*Activity*: Find "KEYS1 pin K3: D0 -> D8" in the listing below, then set down only that line and each later line, unchanged, leaving out pictures.

*Data listing*:
*** Begin section ***

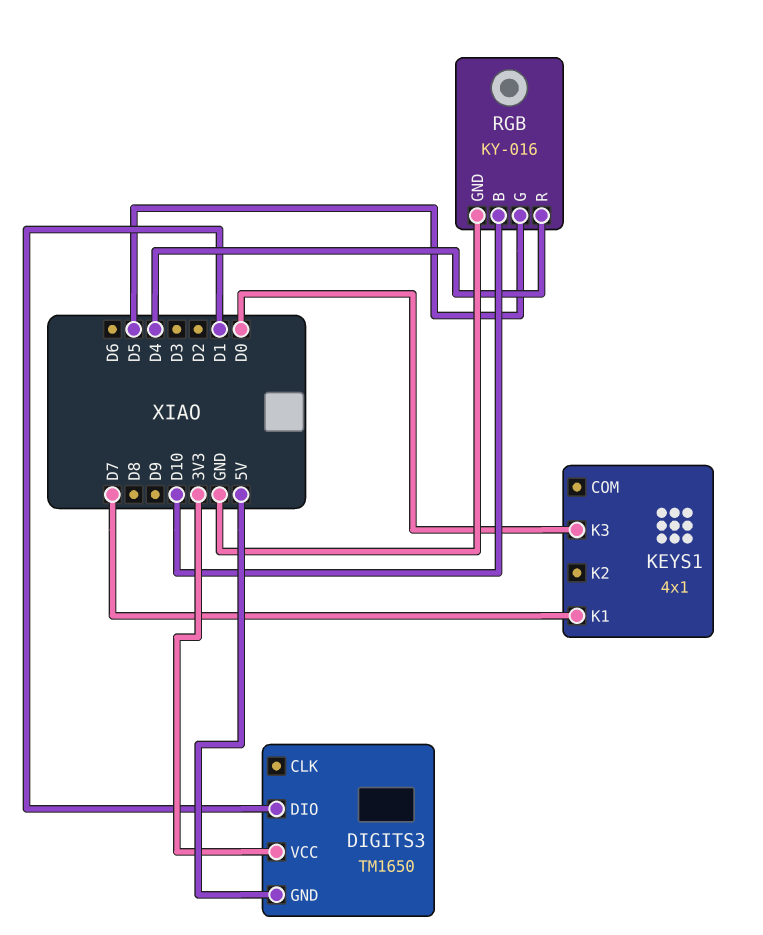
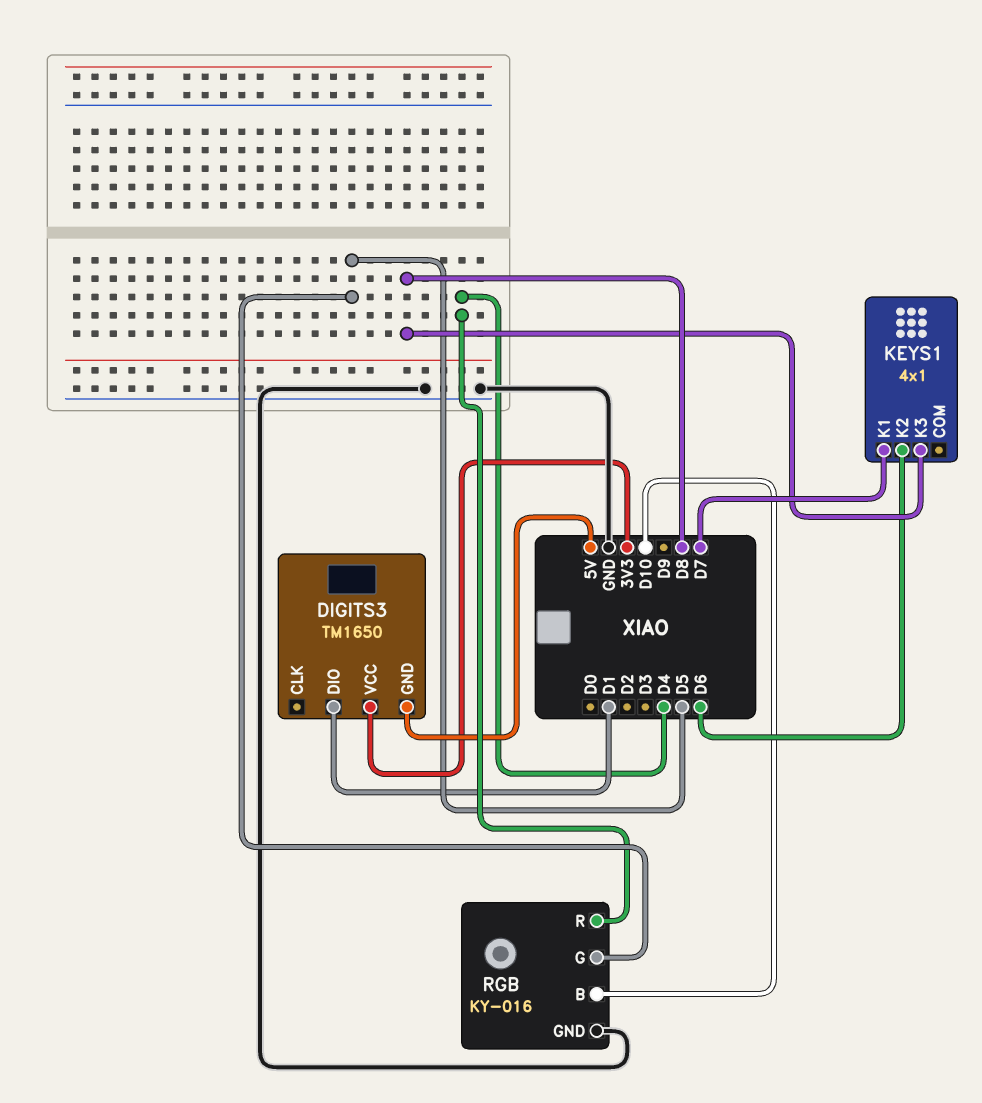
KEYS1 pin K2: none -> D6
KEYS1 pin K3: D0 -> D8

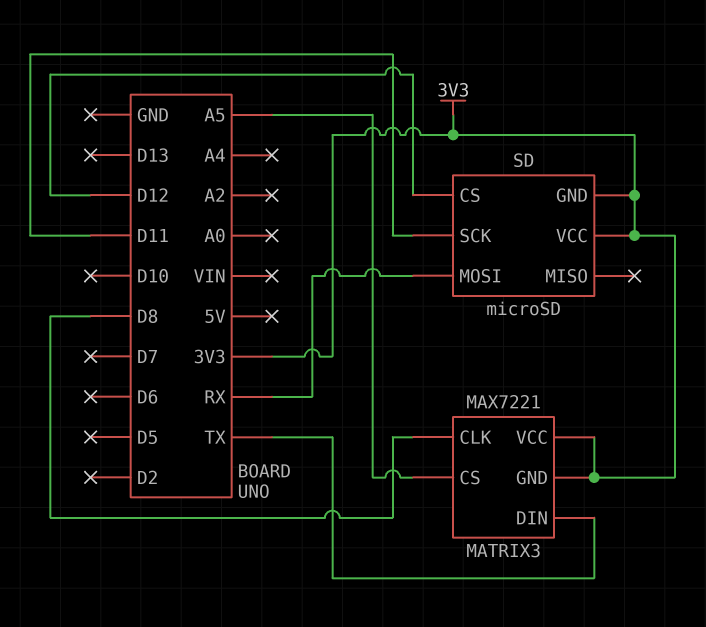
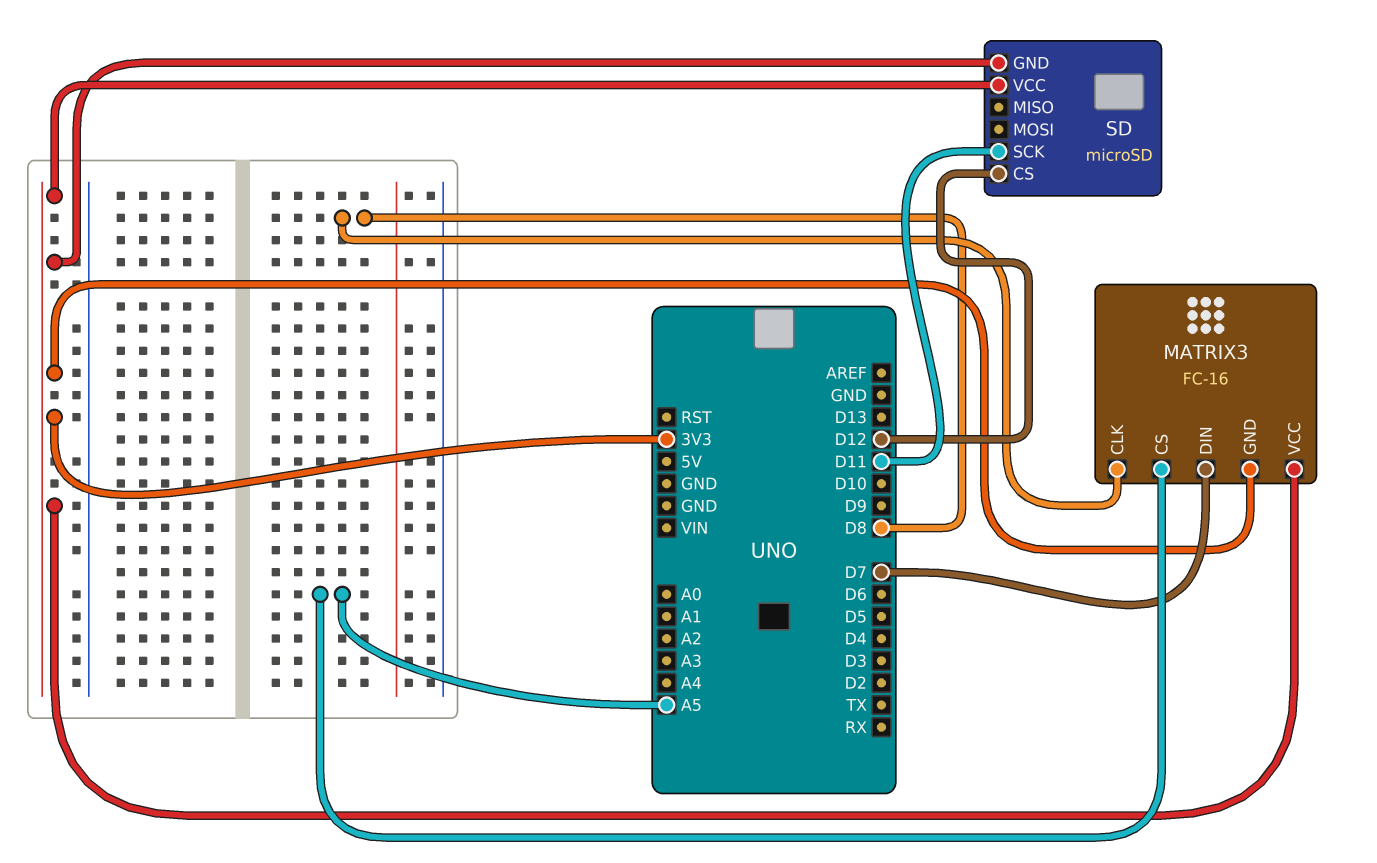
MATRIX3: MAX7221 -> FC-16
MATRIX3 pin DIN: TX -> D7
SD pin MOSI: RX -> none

*** End section ***

*Your response*:
KEYS1 pin K3: D0 -> D8

MATRIX3: MAX7221 -> FC-16
MATRIX3 pin DIN: TX -> D7
SD pin MOSI: RX -> none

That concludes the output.